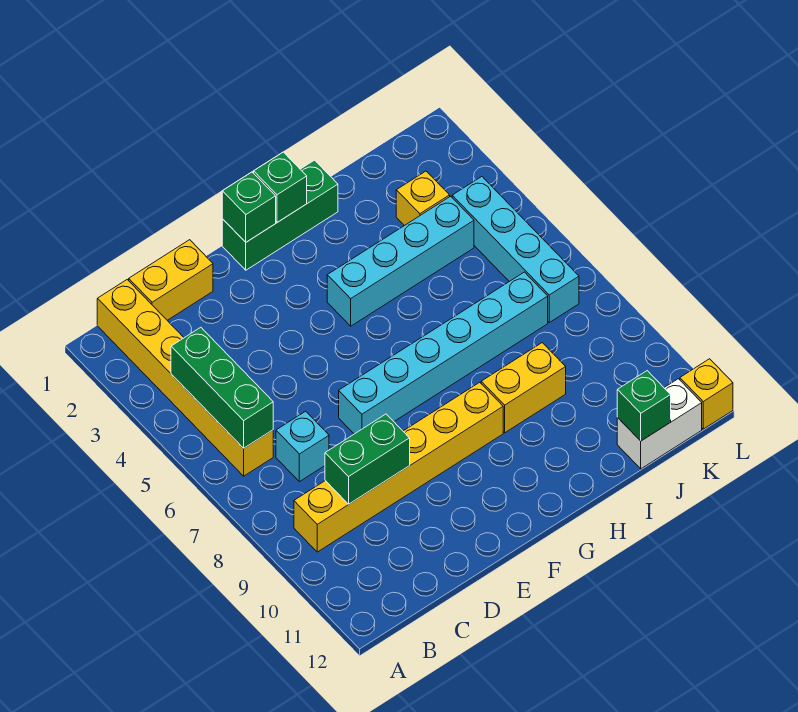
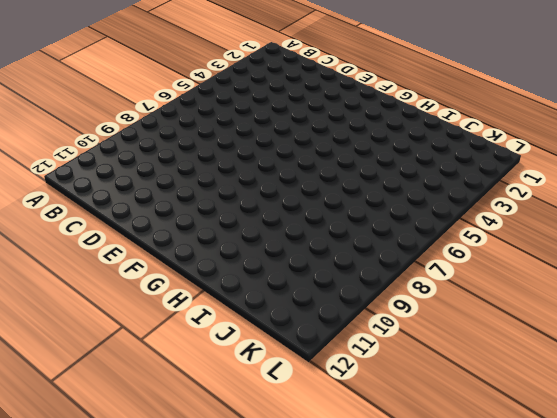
none -> yellow brick B1:B6 level 1
none -> yellow brick B9:G9 level 1
none -> yellow brick C1:D1 level 1

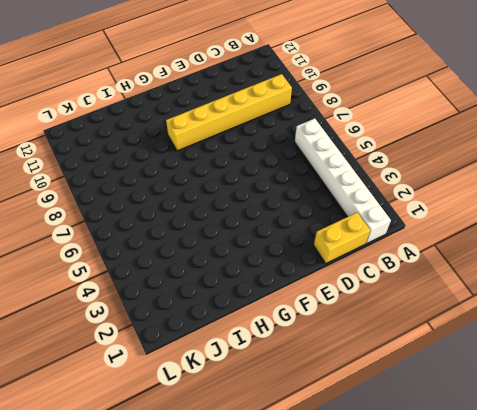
white brick B1:B6 level 1 -> yellow brick B1:B6 level 1
none -> cyan brick C7 level 1
none -> cyan brick E7:J7 level 1
none -> green brick F1:H1 level 1

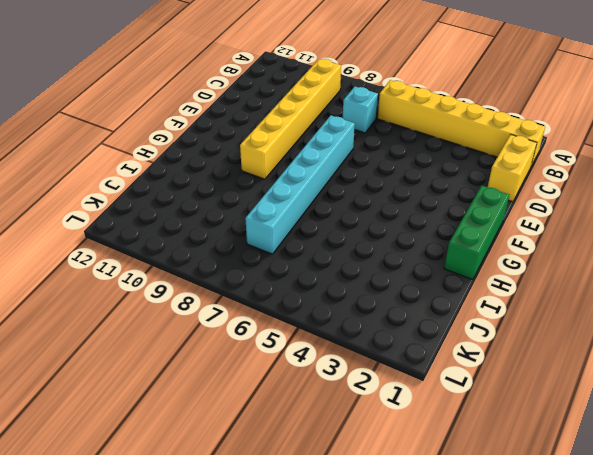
none -> cyan brick G4:J4 level 1
none -> yellow brick H9:I9 level 1
none -> yellow brick J3 level 1

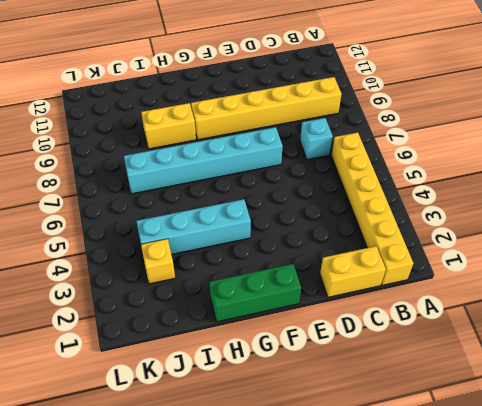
none -> white brick J12:K12 level 1
none -> cyan brick K4:K7 level 1
none -> yellow brick L12 level 1

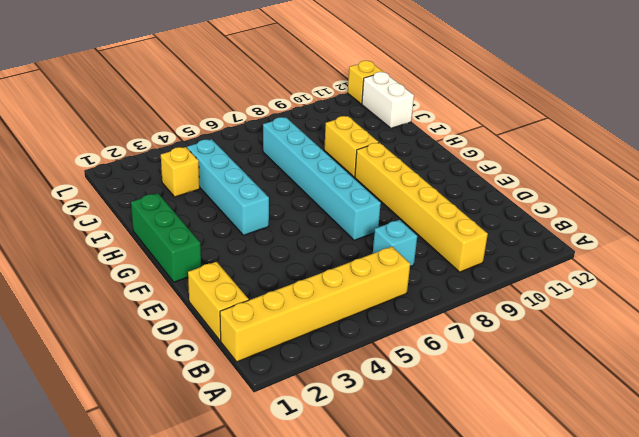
none -> cyan brick K4:K7 level 1
none -> green brick B4:B6 level 2
none -> green brick C9:D9 level 2

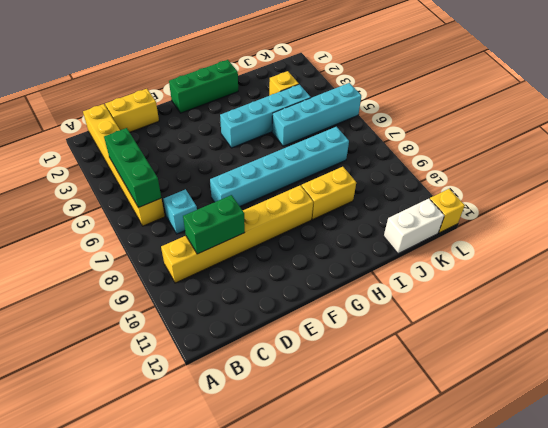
cyan brick I5:L5 level 1 -> cyan brick K4:K7 level 1
none -> green brick F1 level 2
none -> green brick G1 level 2
none -> green brick J12 level 2

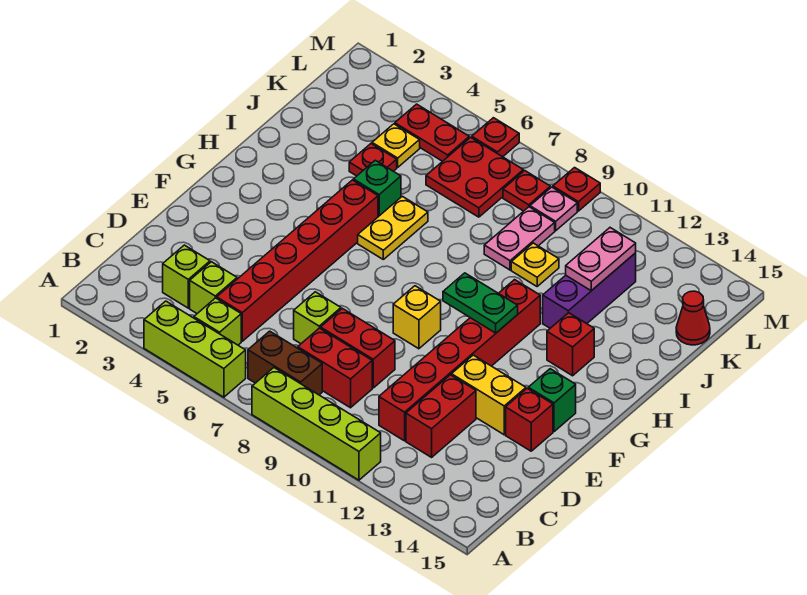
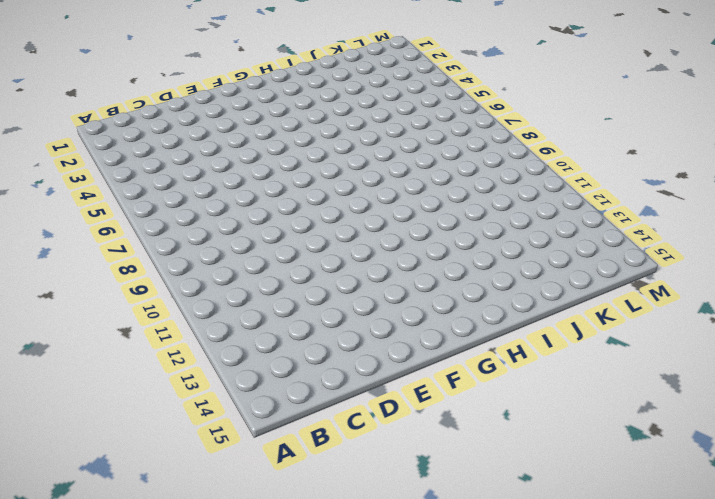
none -> lime brick A4:A6 level 1
none -> lime brick A8:A11 level 1
none -> lime brick B5 level 1
none -> brown brick B7:B8 level 1

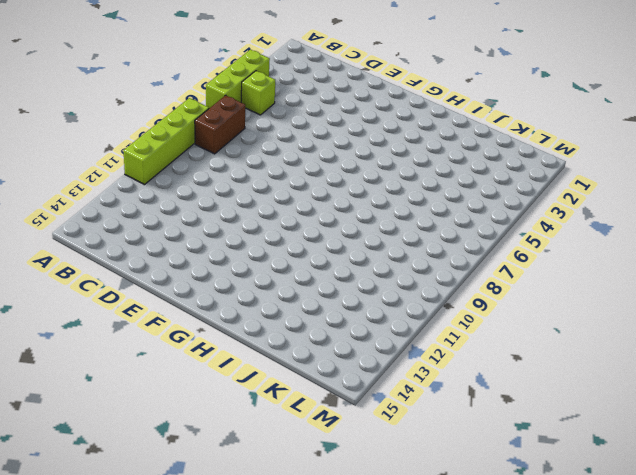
none -> lime brick C3 level 1
none -> lime brick C4 level 1
none -> red brick C5:H5 level 1
none -> red brick C8:C9 level 1

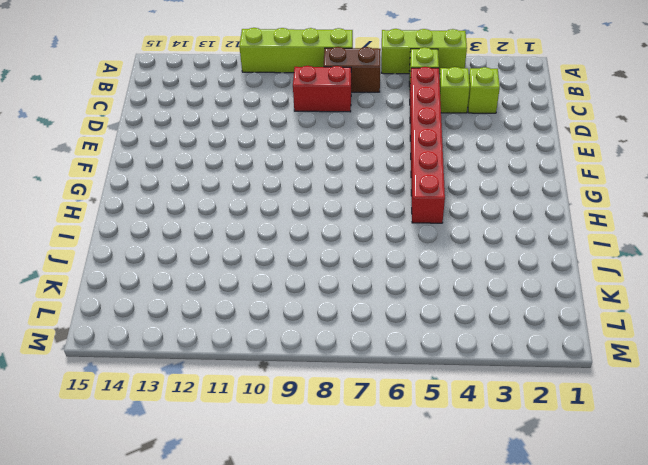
none -> red brick C11:H11 level 1
none -> red brick C12:D12 level 1
none -> lime brick D7 level 1
none -> red brick D8:D9 level 1

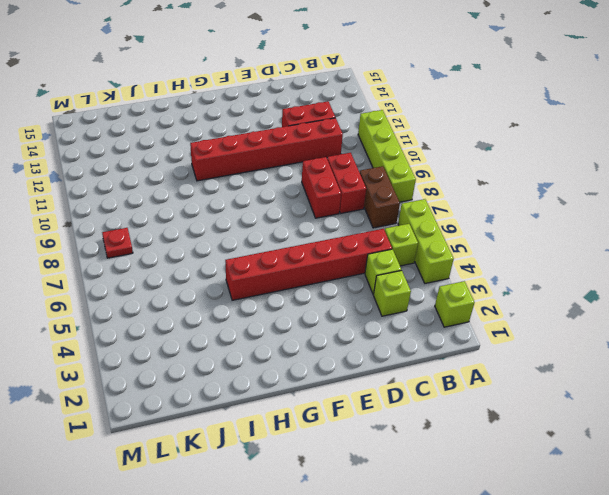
lime brick A2 level 1 -> lime brick D7 level 1
none -> yellow brick E12:E13 level 1
none -> red brick E14 level 1
none -> yellow brick F9 level 1
none -> green brick F14 level 1

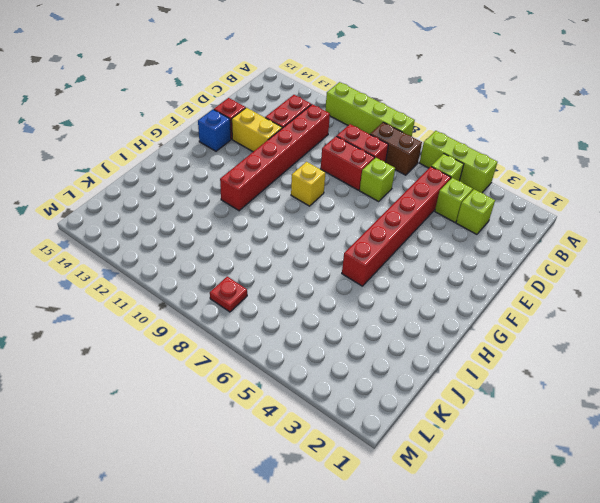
blue brick F14 level 1 -> green brick F14 level 1
none -> yellow plate H6:I6 level 1
none -> red brick H13 level 1
none -> green brick I5 level 1
none -> purple brick I12:K12 level 1

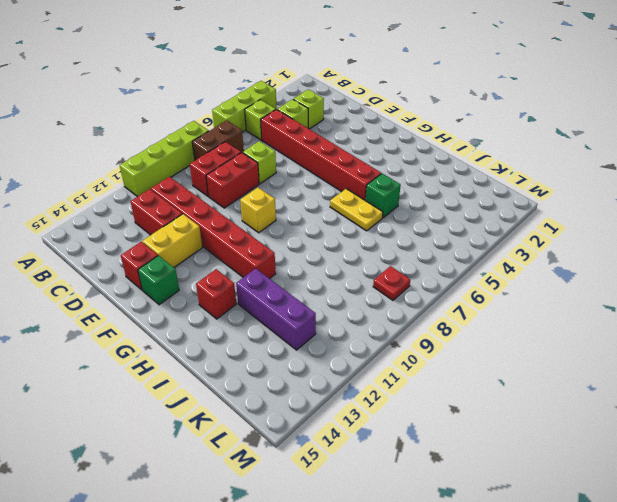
none -> red plate J4 level 1
none -> pink plate J9:K9 level 1
none -> yellow plate J10 level 1
none -> yellow plate K4 level 1

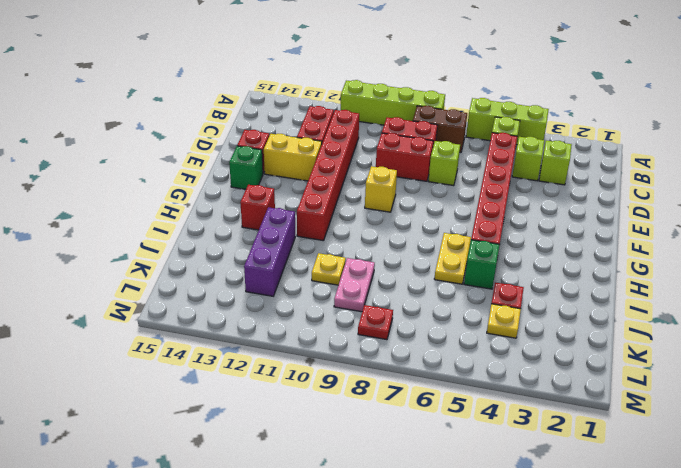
none -> red plate K6:L7 level 1
none -> red cone K15 level 1
none -> red plate L4:L5 level 1
none -> pink plate L9 level 1

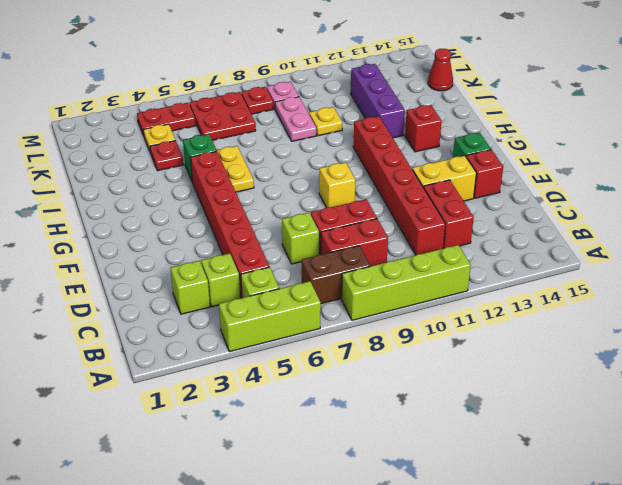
none -> red plate M6 level 1
none -> red plate M9 level 1
none -> green plate G10:G11 level 2
none -> pink plate J12:K12 level 2

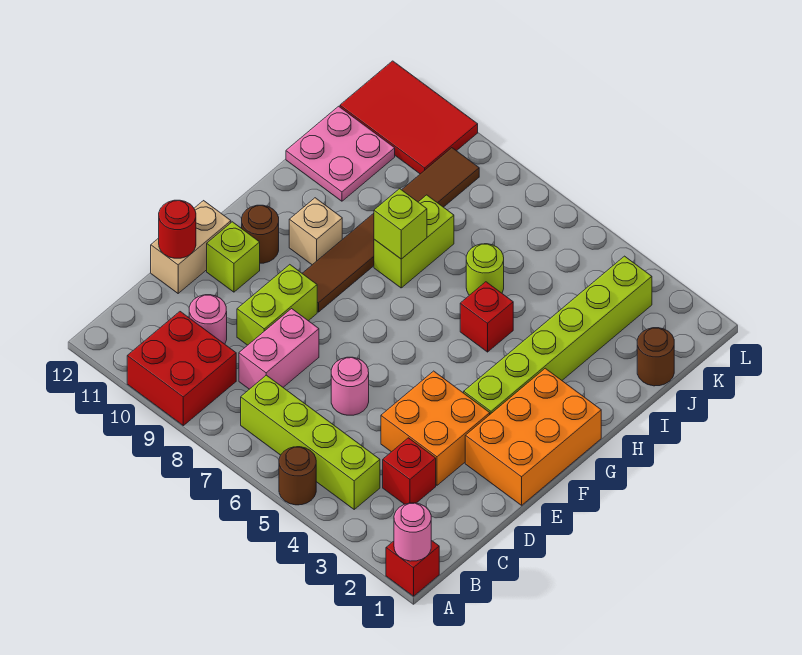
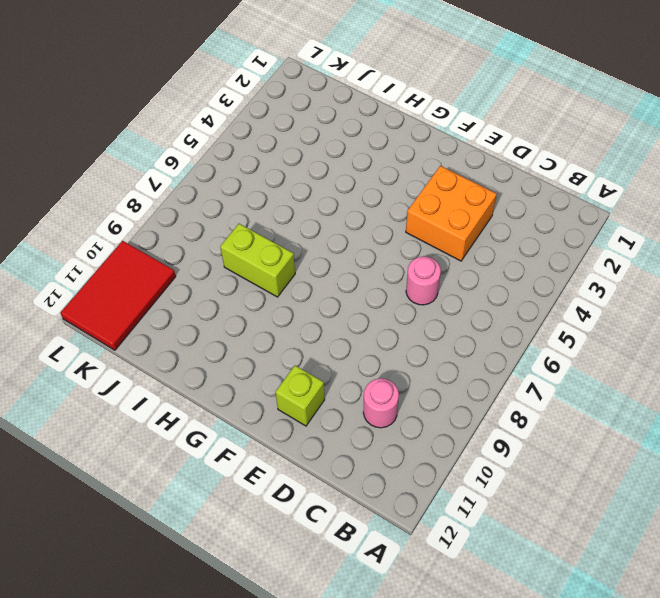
none -> red brick A1 level 1
none -> brown round brick A5 level 1
none -> red brick A9:B10 level 1

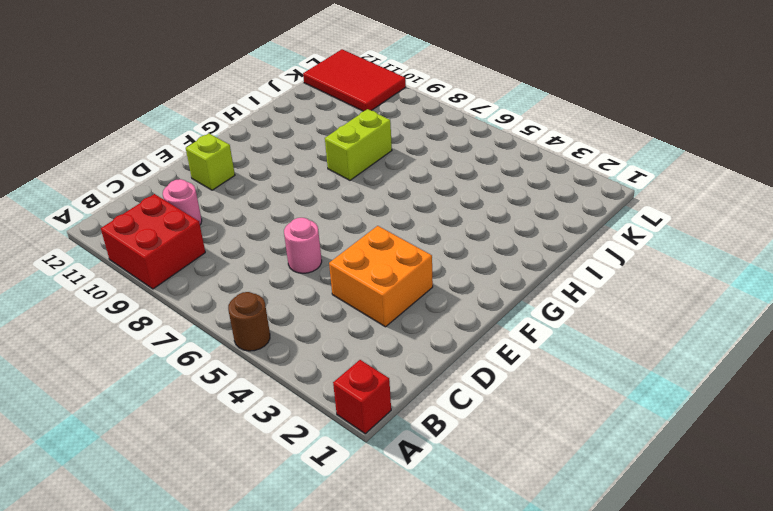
none -> lime brick B4:B7 level 1
none -> red brick C3 level 1
none -> pink brick C8:D8 level 1

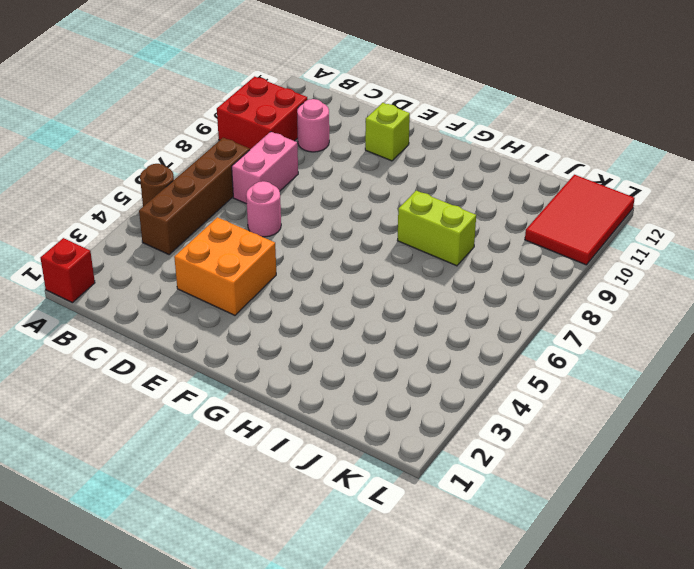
brown brick B4:B7 level 1 -> lime brick B4:B7 level 1
pink brick C7:C8 level 1 -> pink brick C8:D8 level 1
none -> red brick C3 level 1
none -> lime brick D9:E9 level 1
none -> tan brick D12:E12 level 1

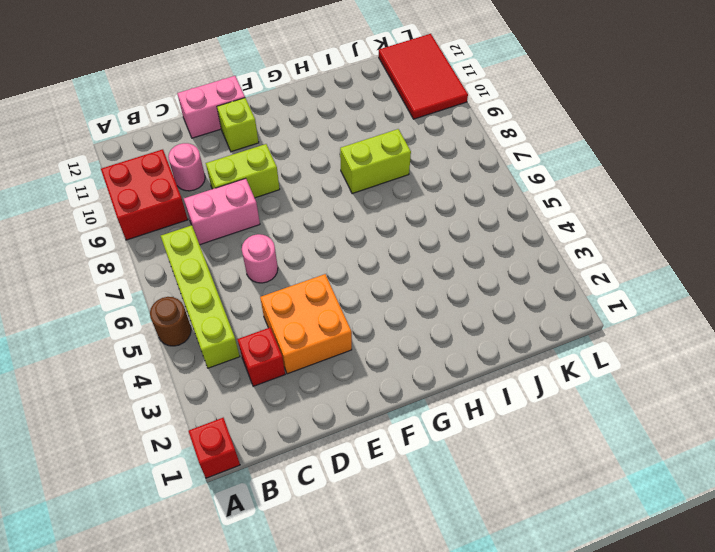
pink brick D12:E12 level 1 -> tan brick D12:E12 level 1
none -> orange brick E1:G2 level 1
none -> lime brick F3:K3 level 1
none -> brown tile F9:K9 level 1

_WHAT TO DO_
Across these entries, count each line where the string "yellow" shows up. Give only the count.

_TASK OUTPUT_
12